### Task details
Copy out all of the data below exactly, so that no word differs from the original.

Stored data
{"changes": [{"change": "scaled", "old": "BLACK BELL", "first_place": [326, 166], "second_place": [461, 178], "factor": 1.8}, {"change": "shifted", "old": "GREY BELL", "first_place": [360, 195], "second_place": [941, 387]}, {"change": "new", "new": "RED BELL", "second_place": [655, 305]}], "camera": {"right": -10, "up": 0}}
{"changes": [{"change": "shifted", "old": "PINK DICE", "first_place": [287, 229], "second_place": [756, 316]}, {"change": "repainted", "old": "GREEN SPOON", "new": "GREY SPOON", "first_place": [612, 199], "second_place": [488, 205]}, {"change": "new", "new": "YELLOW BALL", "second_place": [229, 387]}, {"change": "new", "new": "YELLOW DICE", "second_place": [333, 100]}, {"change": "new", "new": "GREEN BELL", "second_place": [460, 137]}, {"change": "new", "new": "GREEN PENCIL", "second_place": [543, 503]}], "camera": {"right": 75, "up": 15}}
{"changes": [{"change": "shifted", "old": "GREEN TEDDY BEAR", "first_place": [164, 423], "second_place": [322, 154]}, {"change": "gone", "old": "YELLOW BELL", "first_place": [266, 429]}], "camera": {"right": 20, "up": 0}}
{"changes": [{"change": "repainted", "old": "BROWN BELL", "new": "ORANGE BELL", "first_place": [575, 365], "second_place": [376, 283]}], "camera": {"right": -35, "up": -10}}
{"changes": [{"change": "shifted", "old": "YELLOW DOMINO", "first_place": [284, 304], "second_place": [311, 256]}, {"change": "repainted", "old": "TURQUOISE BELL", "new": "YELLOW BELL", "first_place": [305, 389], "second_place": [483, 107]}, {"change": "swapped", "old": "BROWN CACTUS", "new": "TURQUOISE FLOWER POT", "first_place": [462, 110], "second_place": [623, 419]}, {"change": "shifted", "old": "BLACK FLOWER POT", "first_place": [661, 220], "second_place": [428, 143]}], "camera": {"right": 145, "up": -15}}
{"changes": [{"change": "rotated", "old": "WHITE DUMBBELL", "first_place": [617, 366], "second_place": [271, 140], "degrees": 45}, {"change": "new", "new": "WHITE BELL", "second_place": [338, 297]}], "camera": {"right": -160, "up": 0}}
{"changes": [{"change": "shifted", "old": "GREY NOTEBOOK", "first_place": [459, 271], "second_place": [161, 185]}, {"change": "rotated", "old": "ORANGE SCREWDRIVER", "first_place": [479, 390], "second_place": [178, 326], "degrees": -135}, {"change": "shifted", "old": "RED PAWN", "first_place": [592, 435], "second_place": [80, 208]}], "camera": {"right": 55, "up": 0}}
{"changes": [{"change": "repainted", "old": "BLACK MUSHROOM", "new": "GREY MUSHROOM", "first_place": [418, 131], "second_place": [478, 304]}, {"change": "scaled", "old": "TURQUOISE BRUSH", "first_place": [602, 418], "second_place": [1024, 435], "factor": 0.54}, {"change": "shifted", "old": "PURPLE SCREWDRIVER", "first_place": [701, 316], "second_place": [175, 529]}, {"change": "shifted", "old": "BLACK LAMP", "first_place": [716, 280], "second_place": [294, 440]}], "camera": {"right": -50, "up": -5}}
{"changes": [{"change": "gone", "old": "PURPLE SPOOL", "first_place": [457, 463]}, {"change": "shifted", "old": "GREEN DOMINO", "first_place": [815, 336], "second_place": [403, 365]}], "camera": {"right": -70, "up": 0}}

### Solution to this task
{"changes": [{"change": "scaled", "old": "BLACK BELL", "first_place": [326, 166], "second_place": [461, 178], "factor": 1.8}, {"change": "shifted", "old": "GREY BELL", "first_place": [360, 195], "second_place": [941, 387]}, {"change": "new", "new": "RED BELL", "second_place": [655, 305]}], "camera": {"right": -10, "up": 0}}
{"changes": [{"change": "shifted", "old": "PINK DICE", "first_place": [287, 229], "second_place": [756, 316]}, {"change": "repainted", "old": "GREEN SPOON", "new": "GREY SPOON", "first_place": [612, 199], "second_place": [488, 205]}, {"change": "new", "new": "YELLOW BALL", "second_place": [229, 387]}, {"change": "new", "new": "YELLOW DICE", "second_place": [333, 100]}, {"change": "new", "new": "GREEN BELL", "second_place": [460, 137]}, {"change": "new", "new": "GREEN PENCIL", "second_place": [543, 503]}], "camera": {"right": 75, "up": 15}}
{"changes": [{"change": "shifted", "old": "GREEN TEDDY BEAR", "first_place": [164, 423], "second_place": [322, 154]}, {"change": "gone", "old": "YELLOW BELL", "first_place": [266, 429]}], "camera": {"right": 20, "up": 0}}
{"changes": [{"change": "repainted", "old": "BROWN BELL", "new": "ORANGE BELL", "first_place": [575, 365], "second_place": [376, 283]}], "camera": {"right": -35, "up": -10}}
{"changes": [{"change": "shifted", "old": "YELLOW DOMINO", "first_place": [284, 304], "second_place": [311, 256]}, {"change": "repainted", "old": "TURQUOISE BELL", "new": "YELLOW BELL", "first_place": [305, 389], "second_place": [483, 107]}, {"change": "swapped", "old": "BROWN CACTUS", "new": "TURQUOISE FLOWER POT", "first_place": [462, 110], "second_place": [623, 419]}, {"change": "shifted", "old": "BLACK FLOWER POT", "first_place": [661, 220], "second_place": [428, 143]}], "camera": {"right": 145, "up": -15}}
{"changes": [{"change": "rotated", "old": "WHITE DUMBBELL", "first_place": [617, 366], "second_place": [271, 140], "degrees": 45}, {"change": "new", "new": "WHITE BELL", "second_place": [338, 297]}], "camera": {"right": -160, "up": 0}}
{"changes": [{"change": "shifted", "old": "GREY NOTEBOOK", "first_place": [459, 271], "second_place": [161, 185]}, {"change": "rotated", "old": "ORANGE SCREWDRIVER", "first_place": [479, 390], "second_place": [178, 326], "degrees": -135}, {"change": "shifted", "old": "RED PAWN", "first_place": [592, 435], "second_place": [80, 208]}], "camera": {"right": 55, "up": 0}}
{"changes": [{"change": "repainted", "old": "BLACK MUSHROOM", "new": "GREY MUSHROOM", "first_place": [418, 131], "second_place": [478, 304]}, {"change": "scaled", "old": "TURQUOISE BRUSH", "first_place": [602, 418], "second_place": [1024, 435], "factor": 0.54}, {"change": "shifted", "old": "PURPLE SCREWDRIVER", "first_place": [701, 316], "second_place": [175, 529]}, {"change": "shifted", "old": "BLACK LAMP", "first_place": [716, 280], "second_place": [294, 440]}], "camera": {"right": -50, "up": -5}}
{"changes": [{"change": "gone", "old": "PURPLE SPOOL", "first_place": [457, 463]}, {"change": "shifted", "old": "GREEN DOMINO", "first_place": [815, 336], "second_place": [403, 365]}], "camera": {"right": -70, "up": 0}}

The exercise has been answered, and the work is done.